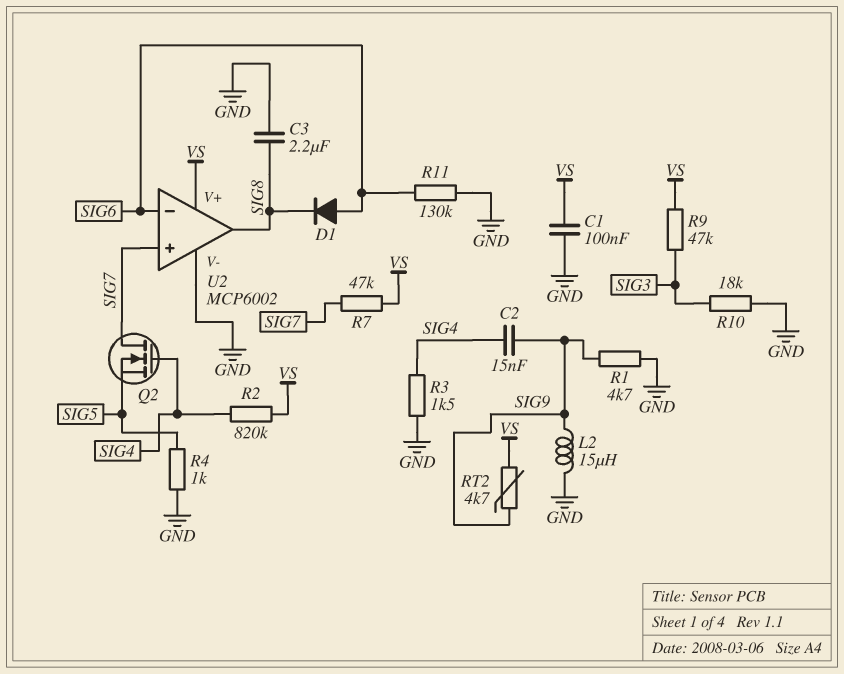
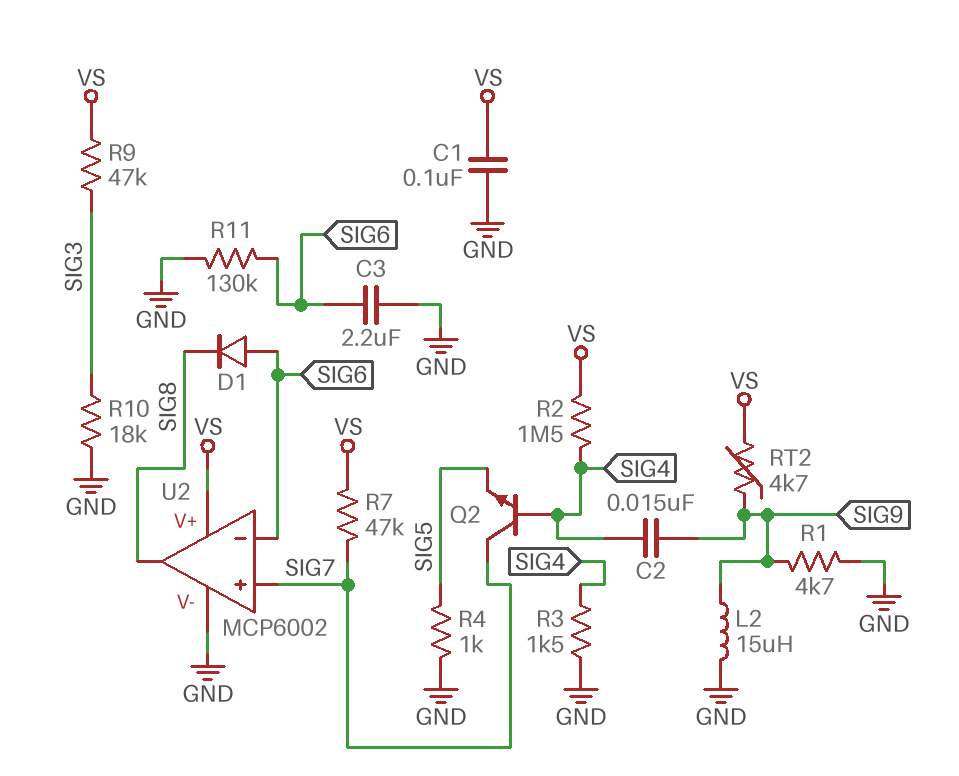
C3: 2.2uF (GND, SIG8) -> 2.2uF (GND, SIG6)
Q2: NMOS (G SIG4, D SIG7, S SIG5) -> NPN (B SIG4, C SIG7, E SIG5)
R2: 820k (SIG4, VS) -> 1.5M (SIG4, VS)

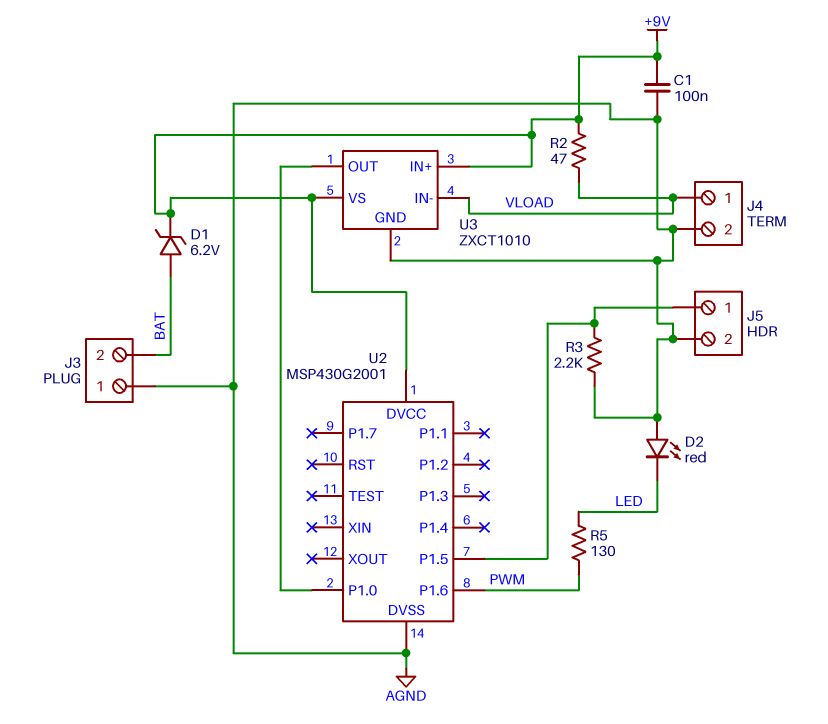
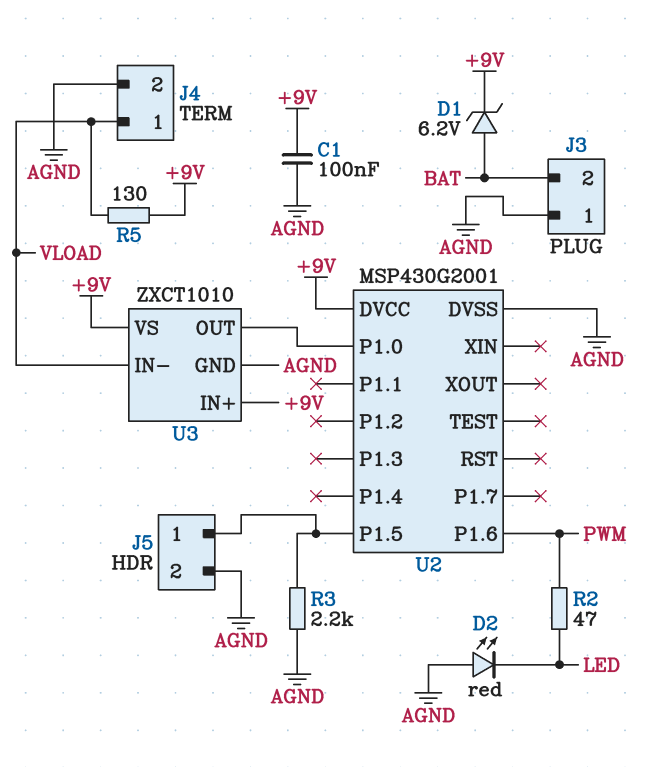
R2: 47 (+9V, VLOAD) -> 47 (LED, PWM)
R5: 130 (LED, PWM) -> 130 (+9V, VLOAD)

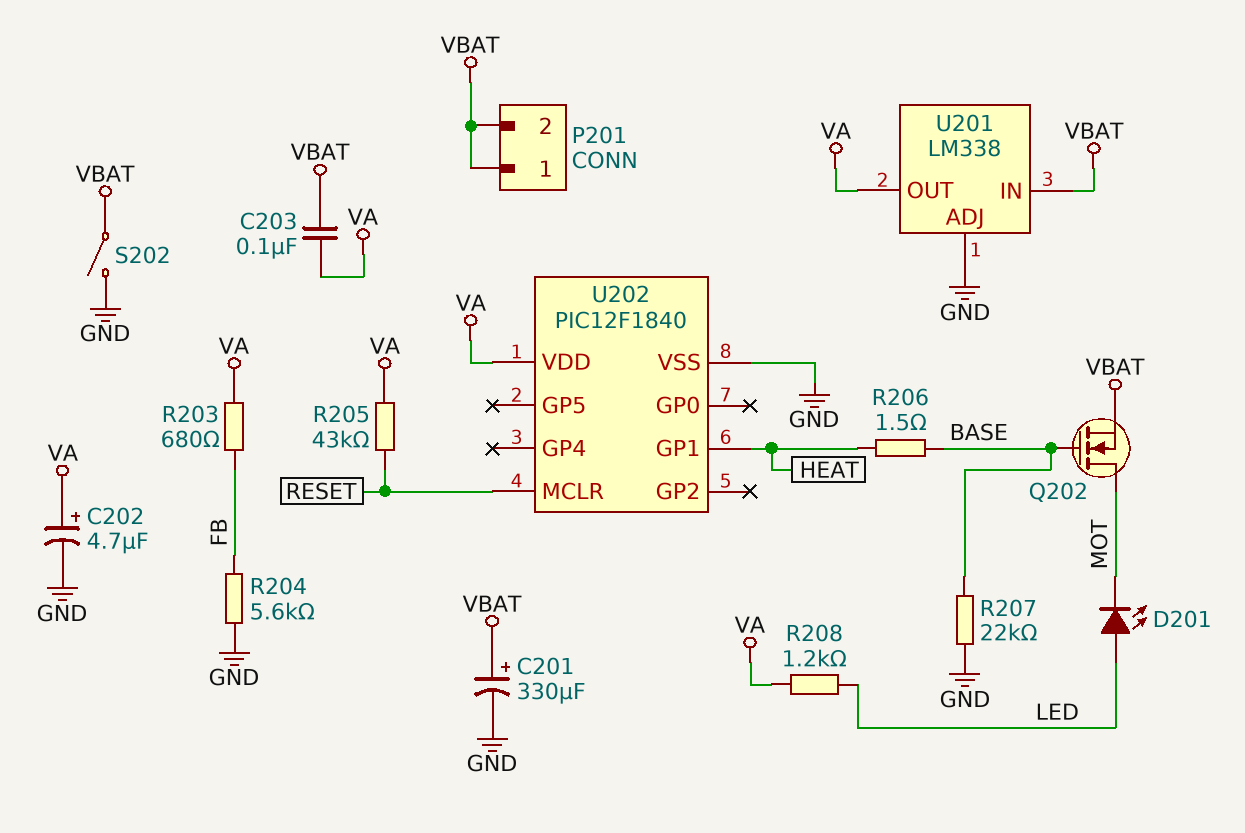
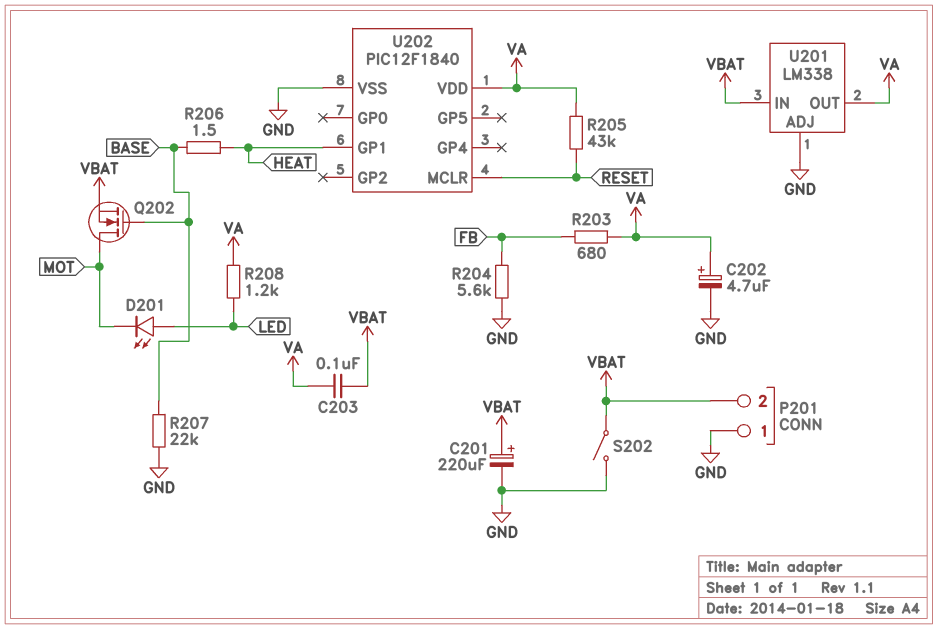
C201: 330uF (plus VBAT, minus GND) -> 220uF (plus VBAT, minus GND)
P201 pin 1: VBAT -> GND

*****

→ WORK ITEM: Every line of the data should be transcribed exactly. Omit the images.

→ EXERCISE RESPONSE:
C3: 2.2uF (GND, SIG8) -> 2.2uF (GND, SIG6)
Q2: NMOS (G SIG4, D SIG7, S SIG5) -> NPN (B SIG4, C SIG7, E SIG5)
R2: 820k (SIG4, VS) -> 1.5M (SIG4, VS)

R2: 47 (+9V, VLOAD) -> 47 (LED, PWM)
R5: 130 (LED, PWM) -> 130 (+9V, VLOAD)

C201: 330uF (plus VBAT, minus GND) -> 220uF (plus VBAT, minus GND)
P201 pin 1: VBAT -> GND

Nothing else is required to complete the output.